• [Aim of the task] Would you copy only the lines below, beginning with the one that contains "R2: none -> 4.3k (NET1, VBUS)" and running through the last entry line?

Source records
▬▬▬▬▬▬

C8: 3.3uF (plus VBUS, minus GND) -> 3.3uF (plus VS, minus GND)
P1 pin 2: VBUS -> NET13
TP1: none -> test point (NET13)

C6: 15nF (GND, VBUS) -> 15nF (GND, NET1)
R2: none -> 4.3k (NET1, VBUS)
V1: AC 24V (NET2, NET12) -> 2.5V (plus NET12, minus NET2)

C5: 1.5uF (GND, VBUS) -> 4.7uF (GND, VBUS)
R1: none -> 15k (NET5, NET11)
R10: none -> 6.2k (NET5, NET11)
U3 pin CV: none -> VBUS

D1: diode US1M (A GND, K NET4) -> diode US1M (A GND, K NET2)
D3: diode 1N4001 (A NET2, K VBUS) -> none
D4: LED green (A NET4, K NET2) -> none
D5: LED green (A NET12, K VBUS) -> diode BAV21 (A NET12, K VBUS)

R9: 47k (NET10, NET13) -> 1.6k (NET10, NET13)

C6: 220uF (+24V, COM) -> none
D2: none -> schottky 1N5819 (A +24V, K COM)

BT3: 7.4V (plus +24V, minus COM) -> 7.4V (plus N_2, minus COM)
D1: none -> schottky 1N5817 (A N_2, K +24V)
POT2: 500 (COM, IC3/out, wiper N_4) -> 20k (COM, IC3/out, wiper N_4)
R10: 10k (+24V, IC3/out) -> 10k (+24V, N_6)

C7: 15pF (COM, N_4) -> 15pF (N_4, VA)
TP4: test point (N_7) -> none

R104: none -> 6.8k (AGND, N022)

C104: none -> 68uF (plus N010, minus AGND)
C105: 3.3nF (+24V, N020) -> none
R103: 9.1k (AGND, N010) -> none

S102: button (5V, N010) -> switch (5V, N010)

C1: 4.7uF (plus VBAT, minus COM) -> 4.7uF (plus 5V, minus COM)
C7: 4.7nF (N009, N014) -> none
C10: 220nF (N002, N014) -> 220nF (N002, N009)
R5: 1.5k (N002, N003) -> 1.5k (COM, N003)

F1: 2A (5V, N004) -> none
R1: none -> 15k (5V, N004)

▬▬▬▬▬▬

• [Solution]
R2: none -> 4.3k (NET1, VBUS)
V1: AC 24V (NET2, NET12) -> 2.5V (plus NET12, minus NET2)

C5: 1.5uF (GND, VBUS) -> 4.7uF (GND, VBUS)
R1: none -> 15k (NET5, NET11)
R10: none -> 6.2k (NET5, NET11)
U3 pin CV: none -> VBUS

D1: diode US1M (A GND, K NET4) -> diode US1M (A GND, K NET2)
D3: diode 1N4001 (A NET2, K VBUS) -> none
D4: LED green (A NET4, K NET2) -> none
D5: LED green (A NET12, K VBUS) -> diode BAV21 (A NET12, K VBUS)

R9: 47k (NET10, NET13) -> 1.6k (NET10, NET13)

C6: 220uF (+24V, COM) -> none
D2: none -> schottky 1N5819 (A +24V, K COM)

BT3: 7.4V (plus +24V, minus COM) -> 7.4V (plus N_2, minus COM)
D1: none -> schottky 1N5817 (A N_2, K +24V)
POT2: 500 (COM, IC3/out, wiper N_4) -> 20k (COM, IC3/out, wiper N_4)
R10: 10k (+24V, IC3/out) -> 10k (+24V, N_6)

C7: 15pF (COM, N_4) -> 15pF (N_4, VA)
TP4: test point (N_7) -> none

R104: none -> 6.8k (AGND, N022)

C104: none -> 68uF (plus N010, minus AGND)
C105: 3.3nF (+24V, N020) -> none
R103: 9.1k (AGND, N010) -> none

S102: button (5V, N010) -> switch (5V, N010)

C1: 4.7uF (plus VBAT, minus COM) -> 4.7uF (plus 5V, minus COM)
C7: 4.7nF (N009, N014) -> none
C10: 220nF (N002, N014) -> 220nF (N002, N009)
R5: 1.5k (N002, N003) -> 1.5k (COM, N003)

F1: 2A (5V, N004) -> none
R1: none -> 15k (5V, N004)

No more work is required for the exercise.